Only the lines from the one that contains "IC31: none -> NOT (in n44, out n11)" through the final line of the entries should be repeated, exactly as written.

#####

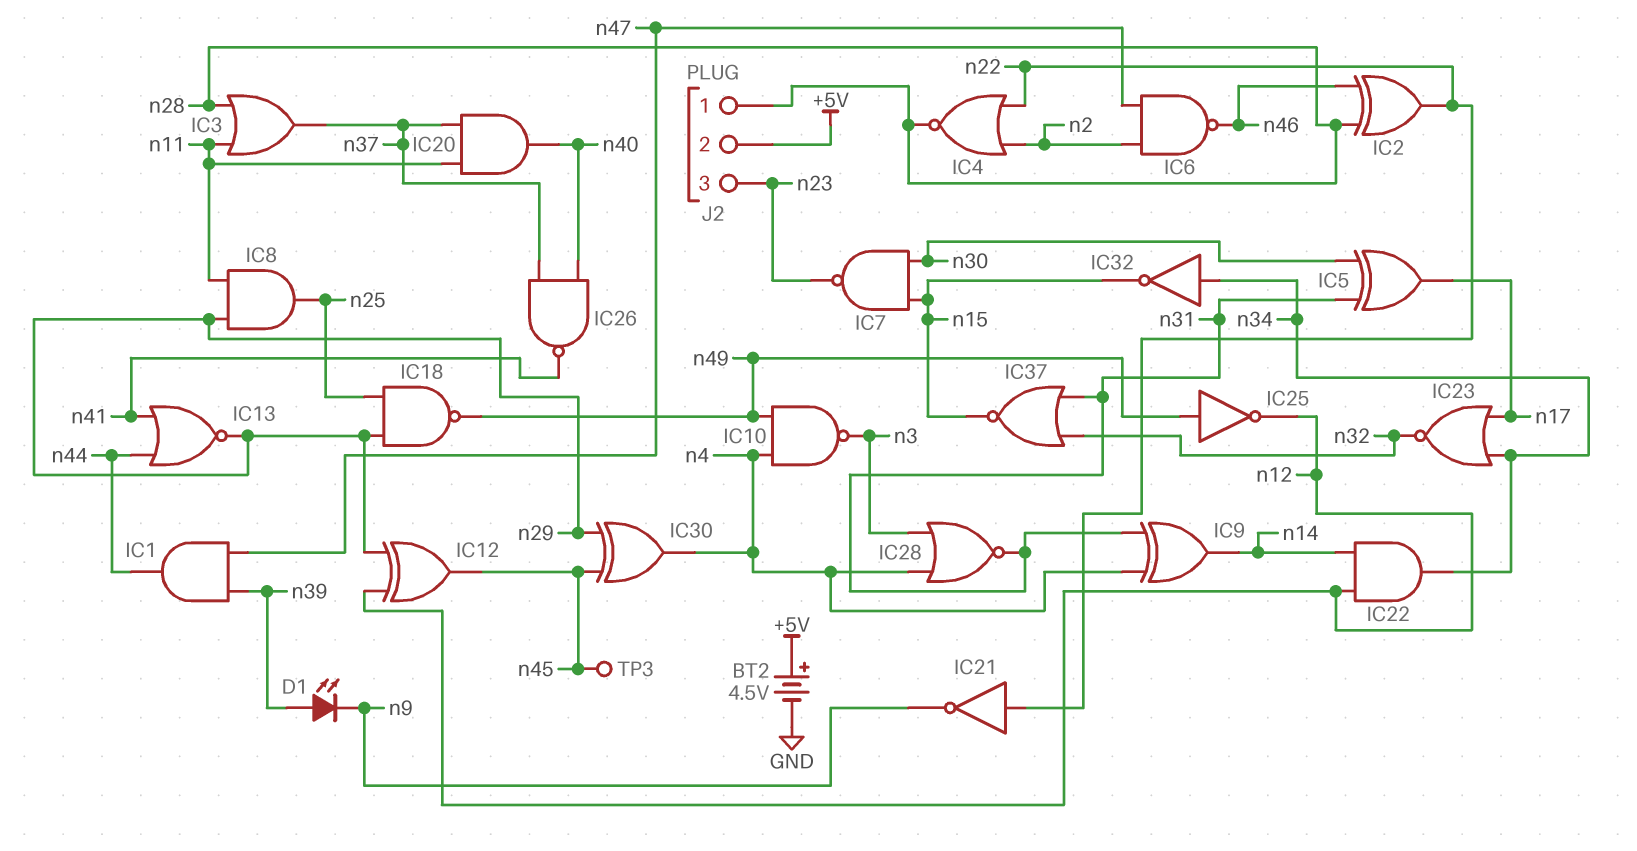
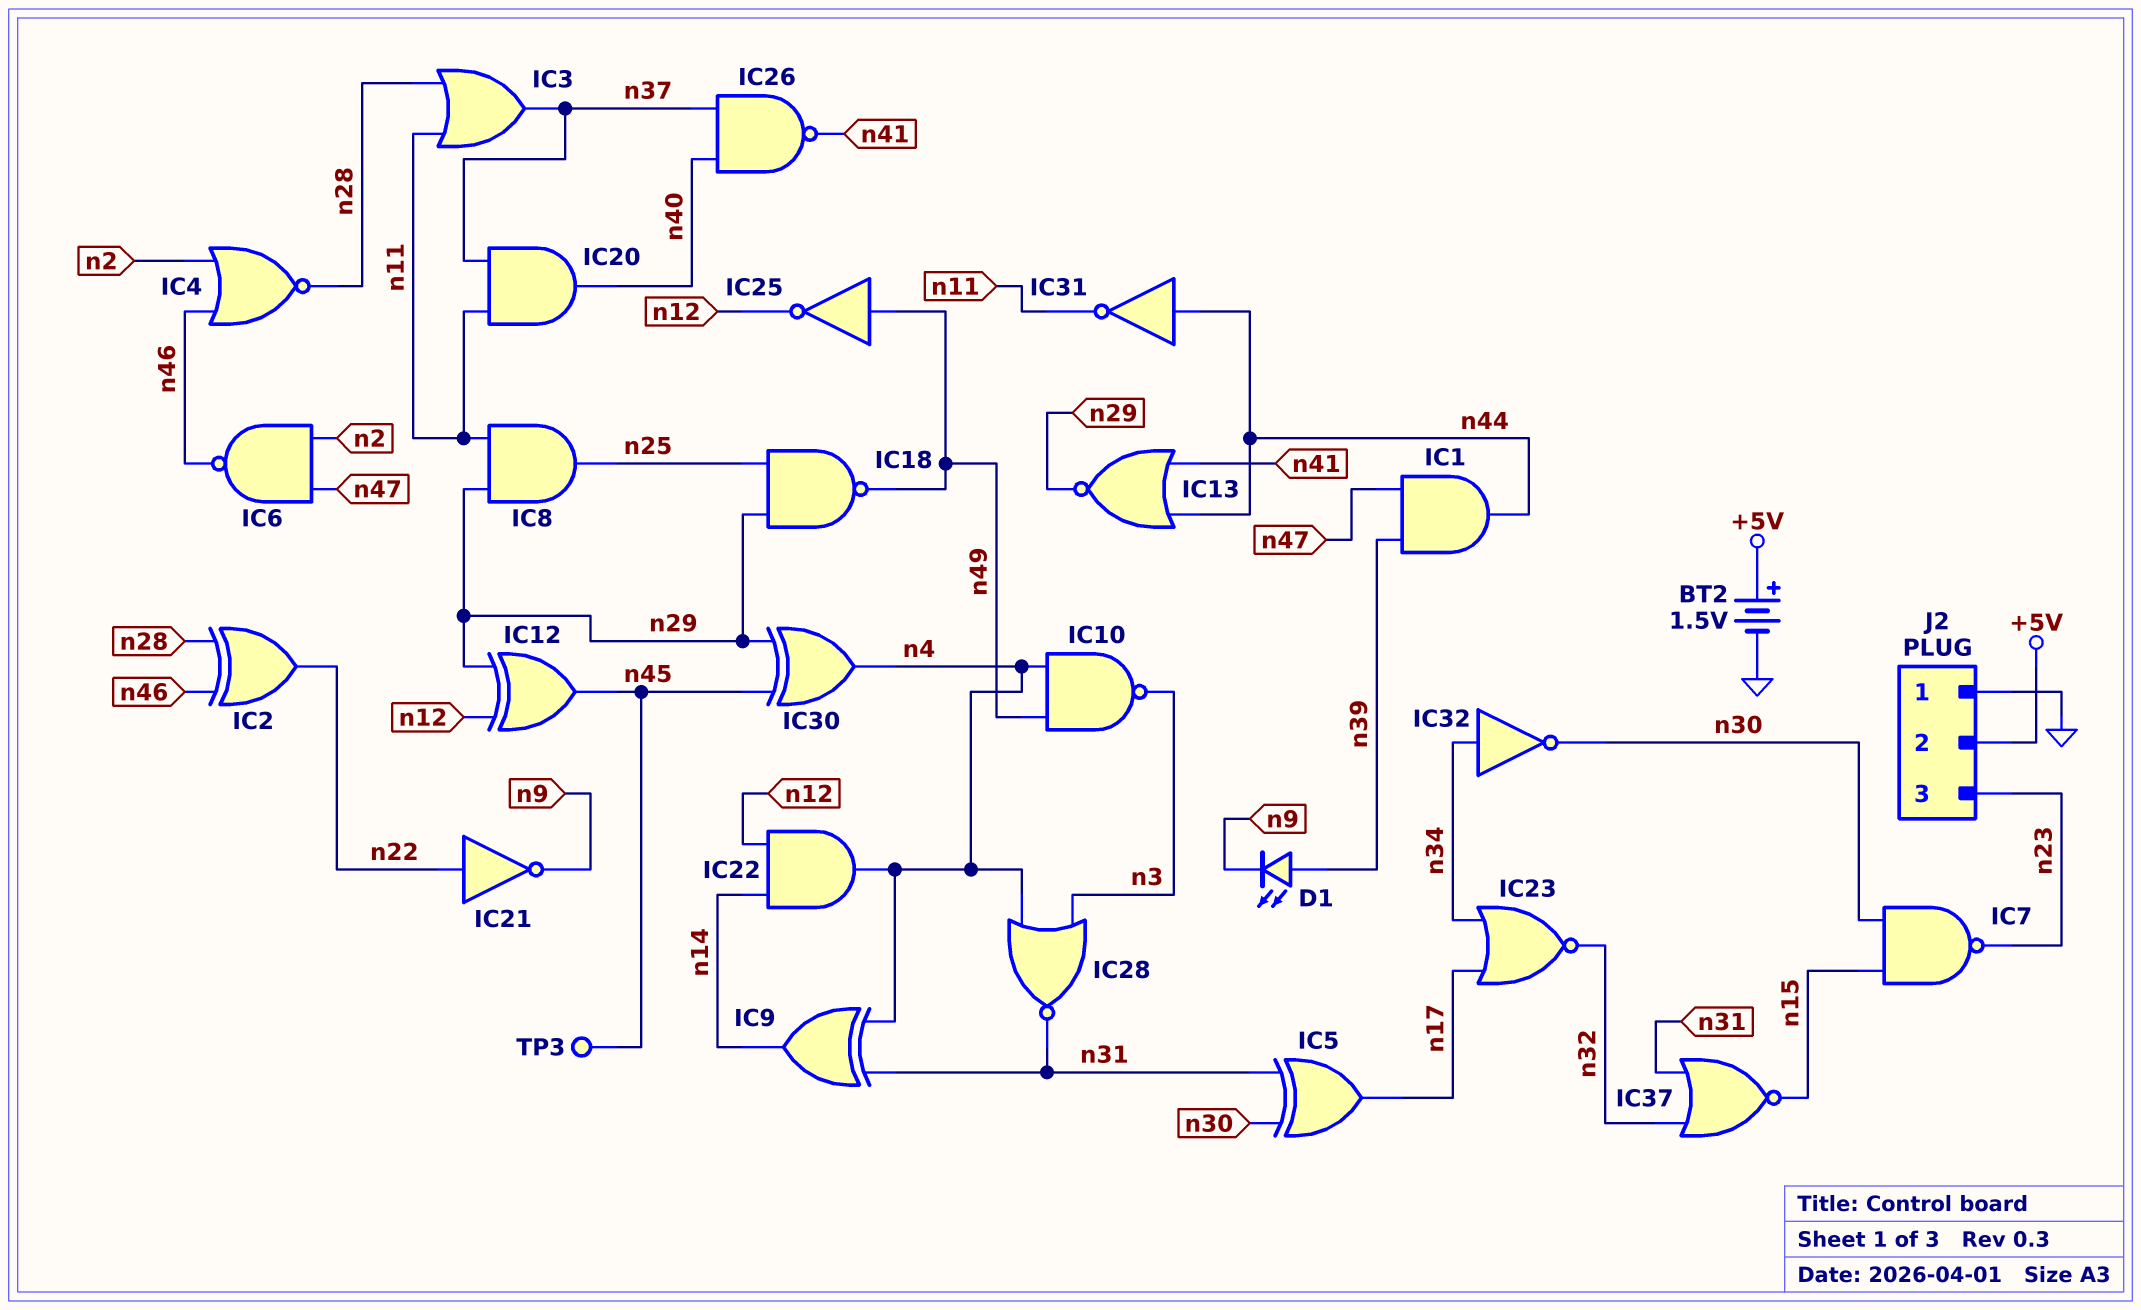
BT2: 4.5V (plus +5V, minus GND) -> 1.5V (plus +5V, minus GND)
IC4: NOR (in n2, in n22, out n28) -> NOR (in n2, in n46, out n28)
IC22: AND (in n12, in n14, out n34) -> AND (in n12, in n14, out n4)
IC31: none -> NOT (in n44, out n11)
IC32: NOT (in n34, out n15) -> NOT (in n34, out n30)
J2 pin 1: n28 -> GND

#####

Response below:
IC31: none -> NOT (in n44, out n11)
IC32: NOT (in n34, out n15) -> NOT (in n34, out n30)
J2 pin 1: n28 -> GND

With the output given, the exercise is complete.